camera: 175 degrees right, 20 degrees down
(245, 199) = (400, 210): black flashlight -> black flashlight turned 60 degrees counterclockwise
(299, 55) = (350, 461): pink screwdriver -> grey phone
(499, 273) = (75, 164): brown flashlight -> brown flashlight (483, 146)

···

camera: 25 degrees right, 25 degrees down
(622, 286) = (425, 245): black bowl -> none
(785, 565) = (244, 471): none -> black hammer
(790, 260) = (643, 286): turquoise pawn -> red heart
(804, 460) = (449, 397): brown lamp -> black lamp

···

WHAT YOU WILL DO = Of the entries above, transcribe exactly those lines that fall between the line containing "(790, 260) = (643, 286): turquoise" and the line containing "(804, 460) = (449, 397): brown", together with those two lines.

OUTPUT OF THE EXERCISE =
(790, 260) = (643, 286): turquoise pawn -> red heart
(804, 460) = (449, 397): brown lamp -> black lamp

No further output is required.